Which lines of the data contain the string "green"? Copy every one of them.

━━━━━ Information shown ━━━━━

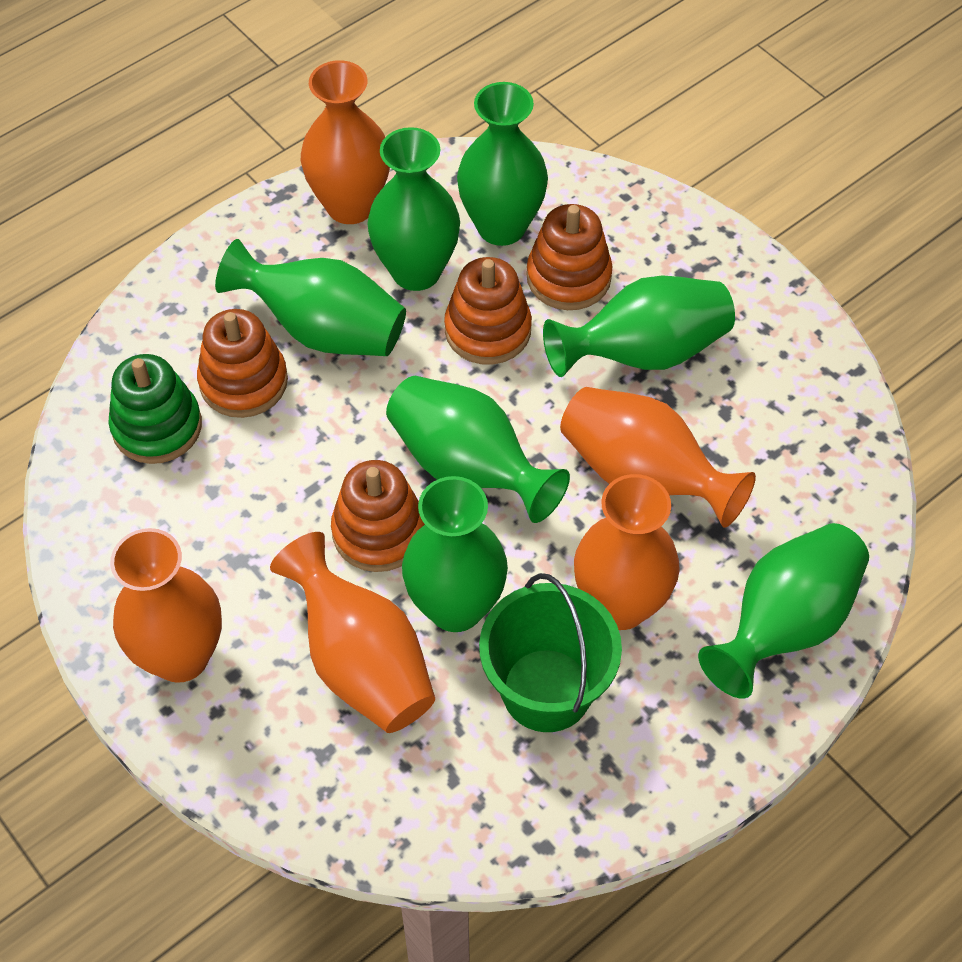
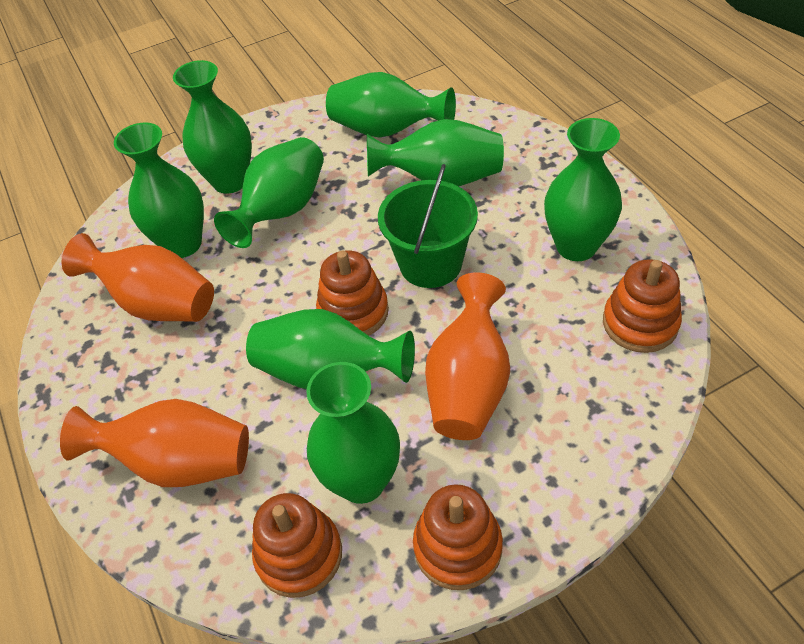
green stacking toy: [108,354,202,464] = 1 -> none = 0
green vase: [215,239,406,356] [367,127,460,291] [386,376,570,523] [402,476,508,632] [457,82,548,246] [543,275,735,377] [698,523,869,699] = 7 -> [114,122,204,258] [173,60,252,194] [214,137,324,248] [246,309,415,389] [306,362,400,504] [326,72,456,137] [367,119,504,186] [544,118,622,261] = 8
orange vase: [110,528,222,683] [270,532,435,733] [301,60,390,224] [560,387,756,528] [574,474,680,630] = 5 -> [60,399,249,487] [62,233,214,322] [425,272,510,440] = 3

━━━━━
━━━━━ Information shown ━━━━━

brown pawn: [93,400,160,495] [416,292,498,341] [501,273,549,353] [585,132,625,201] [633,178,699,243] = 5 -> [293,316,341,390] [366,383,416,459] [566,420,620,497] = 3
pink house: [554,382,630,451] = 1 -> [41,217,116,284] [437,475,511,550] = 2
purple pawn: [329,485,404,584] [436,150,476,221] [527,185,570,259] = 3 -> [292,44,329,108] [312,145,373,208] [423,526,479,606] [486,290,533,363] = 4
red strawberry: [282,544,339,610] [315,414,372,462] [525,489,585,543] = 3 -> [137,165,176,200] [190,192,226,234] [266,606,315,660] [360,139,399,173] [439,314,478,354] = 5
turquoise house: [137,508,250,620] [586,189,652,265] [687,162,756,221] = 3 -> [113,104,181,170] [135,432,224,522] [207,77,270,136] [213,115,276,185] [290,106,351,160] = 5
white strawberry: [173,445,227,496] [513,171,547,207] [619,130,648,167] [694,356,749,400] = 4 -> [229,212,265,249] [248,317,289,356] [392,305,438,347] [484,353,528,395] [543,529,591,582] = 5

━━━━━
━━━━━ Information shown ━━━━━

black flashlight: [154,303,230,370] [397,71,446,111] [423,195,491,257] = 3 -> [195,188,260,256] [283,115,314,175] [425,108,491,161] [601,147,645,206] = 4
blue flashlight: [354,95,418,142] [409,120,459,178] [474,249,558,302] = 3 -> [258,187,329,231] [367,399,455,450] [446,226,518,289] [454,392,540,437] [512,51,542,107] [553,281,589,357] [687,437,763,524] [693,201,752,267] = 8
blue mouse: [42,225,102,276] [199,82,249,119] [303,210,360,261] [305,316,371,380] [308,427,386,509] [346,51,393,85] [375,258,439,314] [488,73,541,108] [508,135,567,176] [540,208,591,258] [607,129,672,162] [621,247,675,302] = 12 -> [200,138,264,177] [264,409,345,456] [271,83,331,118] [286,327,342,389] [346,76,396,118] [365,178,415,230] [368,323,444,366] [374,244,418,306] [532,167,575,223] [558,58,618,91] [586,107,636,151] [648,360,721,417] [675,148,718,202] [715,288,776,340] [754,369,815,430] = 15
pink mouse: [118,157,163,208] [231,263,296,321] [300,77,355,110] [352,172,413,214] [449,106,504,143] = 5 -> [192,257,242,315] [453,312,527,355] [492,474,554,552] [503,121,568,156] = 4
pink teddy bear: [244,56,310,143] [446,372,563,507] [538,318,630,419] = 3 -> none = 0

━━━━━

• _Result of the task_:
green stacking toy: [108,354,202,464] = 1 -> none = 0
green vase: [215,239,406,356] [367,127,460,291] [386,376,570,523] [402,476,508,632] [457,82,548,246] [543,275,735,377] [698,523,869,699] = 7 -> [114,122,204,258] [173,60,252,194] [214,137,324,248] [246,309,415,389] [306,362,400,504] [326,72,456,137] [367,119,504,186] [544,118,622,261] = 8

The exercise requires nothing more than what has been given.